#### [What to do]
Each entry must be duplicated precisely, with nothing left out.

#### [Source information]

******

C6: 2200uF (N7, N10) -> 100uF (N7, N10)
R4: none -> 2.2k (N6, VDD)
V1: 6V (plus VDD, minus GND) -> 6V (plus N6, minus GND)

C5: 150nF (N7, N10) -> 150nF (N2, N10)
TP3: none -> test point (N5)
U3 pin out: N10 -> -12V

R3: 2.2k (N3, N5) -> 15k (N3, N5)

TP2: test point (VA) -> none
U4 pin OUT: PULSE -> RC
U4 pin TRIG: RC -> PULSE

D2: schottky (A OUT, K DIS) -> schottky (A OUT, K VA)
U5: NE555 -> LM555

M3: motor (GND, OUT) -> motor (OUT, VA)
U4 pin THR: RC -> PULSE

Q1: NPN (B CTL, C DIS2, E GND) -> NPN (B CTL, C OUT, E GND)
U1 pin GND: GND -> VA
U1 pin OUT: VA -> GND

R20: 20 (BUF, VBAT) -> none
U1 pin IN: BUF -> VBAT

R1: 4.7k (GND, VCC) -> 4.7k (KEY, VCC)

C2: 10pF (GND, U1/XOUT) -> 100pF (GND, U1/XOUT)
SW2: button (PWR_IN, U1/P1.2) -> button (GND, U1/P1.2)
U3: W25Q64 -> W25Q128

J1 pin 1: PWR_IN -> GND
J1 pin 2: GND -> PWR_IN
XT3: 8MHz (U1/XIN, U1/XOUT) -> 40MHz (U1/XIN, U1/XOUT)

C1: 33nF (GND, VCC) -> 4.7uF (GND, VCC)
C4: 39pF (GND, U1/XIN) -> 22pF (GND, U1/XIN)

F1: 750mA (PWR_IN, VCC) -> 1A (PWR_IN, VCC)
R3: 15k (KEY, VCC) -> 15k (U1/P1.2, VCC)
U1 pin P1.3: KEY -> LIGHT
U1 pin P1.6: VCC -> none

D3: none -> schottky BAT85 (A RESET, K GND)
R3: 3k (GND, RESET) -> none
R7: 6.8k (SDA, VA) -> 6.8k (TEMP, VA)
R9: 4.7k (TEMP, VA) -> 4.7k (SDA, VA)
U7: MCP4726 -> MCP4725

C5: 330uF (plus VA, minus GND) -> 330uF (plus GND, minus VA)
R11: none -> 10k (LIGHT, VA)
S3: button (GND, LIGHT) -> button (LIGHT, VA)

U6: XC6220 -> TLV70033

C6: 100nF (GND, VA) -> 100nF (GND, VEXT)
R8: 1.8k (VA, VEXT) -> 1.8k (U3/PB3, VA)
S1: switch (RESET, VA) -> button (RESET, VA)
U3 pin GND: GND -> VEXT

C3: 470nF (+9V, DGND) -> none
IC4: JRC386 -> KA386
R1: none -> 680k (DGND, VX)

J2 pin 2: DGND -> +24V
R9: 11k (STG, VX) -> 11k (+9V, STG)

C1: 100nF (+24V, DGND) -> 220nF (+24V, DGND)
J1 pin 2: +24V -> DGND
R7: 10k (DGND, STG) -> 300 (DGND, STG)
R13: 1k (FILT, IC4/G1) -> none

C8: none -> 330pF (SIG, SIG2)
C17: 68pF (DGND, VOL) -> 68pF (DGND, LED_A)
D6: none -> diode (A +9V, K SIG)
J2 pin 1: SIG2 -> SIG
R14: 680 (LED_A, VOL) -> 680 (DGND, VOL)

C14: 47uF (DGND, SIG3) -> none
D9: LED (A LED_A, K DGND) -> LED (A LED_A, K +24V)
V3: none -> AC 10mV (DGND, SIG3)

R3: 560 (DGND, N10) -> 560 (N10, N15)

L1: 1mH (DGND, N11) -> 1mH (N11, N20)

******

#### [Task answer]
C6: 2200uF (N7, N10) -> 100uF (N7, N10)
R4: none -> 2.2k (N6, VDD)
V1: 6V (plus VDD, minus GND) -> 6V (plus N6, minus GND)

C5: 150nF (N7, N10) -> 150nF (N2, N10)
TP3: none -> test point (N5)
U3 pin out: N10 -> -12V

R3: 2.2k (N3, N5) -> 15k (N3, N5)

TP2: test point (VA) -> none
U4 pin OUT: PULSE -> RC
U4 pin TRIG: RC -> PULSE

D2: schottky (A OUT, K DIS) -> schottky (A OUT, K VA)
U5: NE555 -> LM555

M3: motor (GND, OUT) -> motor (OUT, VA)
U4 pin THR: RC -> PULSE

Q1: NPN (B CTL, C DIS2, E GND) -> NPN (B CTL, C OUT, E GND)
U1 pin GND: GND -> VA
U1 pin OUT: VA -> GND

R20: 20 (BUF, VBAT) -> none
U1 pin IN: BUF -> VBAT

R1: 4.7k (GND, VCC) -> 4.7k (KEY, VCC)

C2: 10pF (GND, U1/XOUT) -> 100pF (GND, U1/XOUT)
SW2: button (PWR_IN, U1/P1.2) -> button (GND, U1/P1.2)
U3: W25Q64 -> W25Q128

J1 pin 1: PWR_IN -> GND
J1 pin 2: GND -> PWR_IN
XT3: 8MHz (U1/XIN, U1/XOUT) -> 40MHz (U1/XIN, U1/XOUT)

C1: 33nF (GND, VCC) -> 4.7uF (GND, VCC)
C4: 39pF (GND, U1/XIN) -> 22pF (GND, U1/XIN)

F1: 750mA (PWR_IN, VCC) -> 1A (PWR_IN, VCC)
R3: 15k (KEY, VCC) -> 15k (U1/P1.2, VCC)
U1 pin P1.3: KEY -> LIGHT
U1 pin P1.6: VCC -> none

D3: none -> schottky BAT85 (A RESET, K GND)
R3: 3k (GND, RESET) -> none
R7: 6.8k (SDA, VA) -> 6.8k (TEMP, VA)
R9: 4.7k (TEMP, VA) -> 4.7k (SDA, VA)
U7: MCP4726 -> MCP4725

C5: 330uF (plus VA, minus GND) -> 330uF (plus GND, minus VA)
R11: none -> 10k (LIGHT, VA)
S3: button (GND, LIGHT) -> button (LIGHT, VA)

U6: XC6220 -> TLV70033

C6: 100nF (GND, VA) -> 100nF (GND, VEXT)
R8: 1.8k (VA, VEXT) -> 1.8k (U3/PB3, VA)
S1: switch (RESET, VA) -> button (RESET, VA)
U3 pin GND: GND -> VEXT

C3: 470nF (+9V, DGND) -> none
IC4: JRC386 -> KA386
R1: none -> 680k (DGND, VX)

J2 pin 2: DGND -> +24V
R9: 11k (STG, VX) -> 11k (+9V, STG)

C1: 100nF (+24V, DGND) -> 220nF (+24V, DGND)
J1 pin 2: +24V -> DGND
R7: 10k (DGND, STG) -> 300 (DGND, STG)
R13: 1k (FILT, IC4/G1) -> none

C8: none -> 330pF (SIG, SIG2)
C17: 68pF (DGND, VOL) -> 68pF (DGND, LED_A)
D6: none -> diode (A +9V, K SIG)
J2 pin 1: SIG2 -> SIG
R14: 680 (LED_A, VOL) -> 680 (DGND, VOL)

C14: 47uF (DGND, SIG3) -> none
D9: LED (A LED_A, K DGND) -> LED (A LED_A, K +24V)
V3: none -> AC 10mV (DGND, SIG3)

R3: 560 (DGND, N10) -> 560 (N10, N15)

L1: 1mH (DGND, N11) -> 1mH (N11, N20)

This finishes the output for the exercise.